(Change detection outputs)
============
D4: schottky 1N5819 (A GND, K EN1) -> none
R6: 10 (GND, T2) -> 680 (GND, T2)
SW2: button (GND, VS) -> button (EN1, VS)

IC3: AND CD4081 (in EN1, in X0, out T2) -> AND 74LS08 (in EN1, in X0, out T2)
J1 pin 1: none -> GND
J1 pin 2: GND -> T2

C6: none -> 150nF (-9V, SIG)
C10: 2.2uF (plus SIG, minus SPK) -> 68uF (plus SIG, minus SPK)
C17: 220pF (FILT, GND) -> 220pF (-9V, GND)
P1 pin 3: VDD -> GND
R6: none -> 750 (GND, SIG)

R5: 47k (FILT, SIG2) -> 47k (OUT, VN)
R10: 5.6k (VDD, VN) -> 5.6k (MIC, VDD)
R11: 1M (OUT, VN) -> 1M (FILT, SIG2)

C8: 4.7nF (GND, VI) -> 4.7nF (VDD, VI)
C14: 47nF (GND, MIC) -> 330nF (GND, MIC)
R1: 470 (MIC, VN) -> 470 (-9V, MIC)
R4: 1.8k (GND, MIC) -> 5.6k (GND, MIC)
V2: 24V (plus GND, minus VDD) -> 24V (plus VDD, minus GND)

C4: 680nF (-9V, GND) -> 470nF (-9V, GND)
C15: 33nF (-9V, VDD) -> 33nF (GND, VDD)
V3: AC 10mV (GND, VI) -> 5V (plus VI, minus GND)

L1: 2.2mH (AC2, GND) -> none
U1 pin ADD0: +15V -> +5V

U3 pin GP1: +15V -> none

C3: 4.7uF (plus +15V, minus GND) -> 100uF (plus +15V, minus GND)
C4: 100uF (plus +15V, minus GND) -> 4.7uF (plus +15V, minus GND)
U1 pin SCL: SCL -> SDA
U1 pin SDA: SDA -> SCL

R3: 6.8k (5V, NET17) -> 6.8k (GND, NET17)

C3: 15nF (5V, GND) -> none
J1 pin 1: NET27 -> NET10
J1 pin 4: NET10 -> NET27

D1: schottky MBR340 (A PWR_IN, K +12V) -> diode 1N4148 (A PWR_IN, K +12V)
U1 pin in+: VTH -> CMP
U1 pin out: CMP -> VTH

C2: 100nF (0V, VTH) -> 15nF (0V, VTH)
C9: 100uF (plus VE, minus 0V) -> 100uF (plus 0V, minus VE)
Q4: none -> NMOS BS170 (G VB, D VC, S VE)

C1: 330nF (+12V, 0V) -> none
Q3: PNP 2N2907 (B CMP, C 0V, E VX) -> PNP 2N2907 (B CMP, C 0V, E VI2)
============
- TASK OBJECTIVE
Transcribe the data above in full, exactly as it appears.

- THE ANSWER
D4: schottky 1N5819 (A GND, K EN1) -> none
R6: 10 (GND, T2) -> 680 (GND, T2)
SW2: button (GND, VS) -> button (EN1, VS)

IC3: AND CD4081 (in EN1, in X0, out T2) -> AND 74LS08 (in EN1, in X0, out T2)
J1 pin 1: none -> GND
J1 pin 2: GND -> T2

C6: none -> 150nF (-9V, SIG)
C10: 2.2uF (plus SIG, minus SPK) -> 68uF (plus SIG, minus SPK)
C17: 220pF (FILT, GND) -> 220pF (-9V, GND)
P1 pin 3: VDD -> GND
R6: none -> 750 (GND, SIG)

R5: 47k (FILT, SIG2) -> 47k (OUT, VN)
R10: 5.6k (VDD, VN) -> 5.6k (MIC, VDD)
R11: 1M (OUT, VN) -> 1M (FILT, SIG2)

C8: 4.7nF (GND, VI) -> 4.7nF (VDD, VI)
C14: 47nF (GND, MIC) -> 330nF (GND, MIC)
R1: 470 (MIC, VN) -> 470 (-9V, MIC)
R4: 1.8k (GND, MIC) -> 5.6k (GND, MIC)
V2: 24V (plus GND, minus VDD) -> 24V (plus VDD, minus GND)

C4: 680nF (-9V, GND) -> 470nF (-9V, GND)
C15: 33nF (-9V, VDD) -> 33nF (GND, VDD)
V3: AC 10mV (GND, VI) -> 5V (plus VI, minus GND)

L1: 2.2mH (AC2, GND) -> none
U1 pin ADD0: +15V -> +5V

U3 pin GP1: +15V -> none

C3: 4.7uF (plus +15V, minus GND) -> 100uF (plus +15V, minus GND)
C4: 100uF (plus +15V, minus GND) -> 4.7uF (plus +15V, minus GND)
U1 pin SCL: SCL -> SDA
U1 pin SDA: SDA -> SCL

R3: 6.8k (5V, NET17) -> 6.8k (GND, NET17)

C3: 15nF (5V, GND) -> none
J1 pin 1: NET27 -> NET10
J1 pin 4: NET10 -> NET27

D1: schottky MBR340 (A PWR_IN, K +12V) -> diode 1N4148 (A PWR_IN, K +12V)
U1 pin in+: VTH -> CMP
U1 pin out: CMP -> VTH

C2: 100nF (0V, VTH) -> 15nF (0V, VTH)
C9: 100uF (plus VE, minus 0V) -> 100uF (plus 0V, minus VE)
Q4: none -> NMOS BS170 (G VB, D VC, S VE)

C1: 330nF (+12V, 0V) -> none
Q3: PNP 2N2907 (B CMP, C 0V, E VX) -> PNP 2N2907 (B CMP, C 0V, E VI2)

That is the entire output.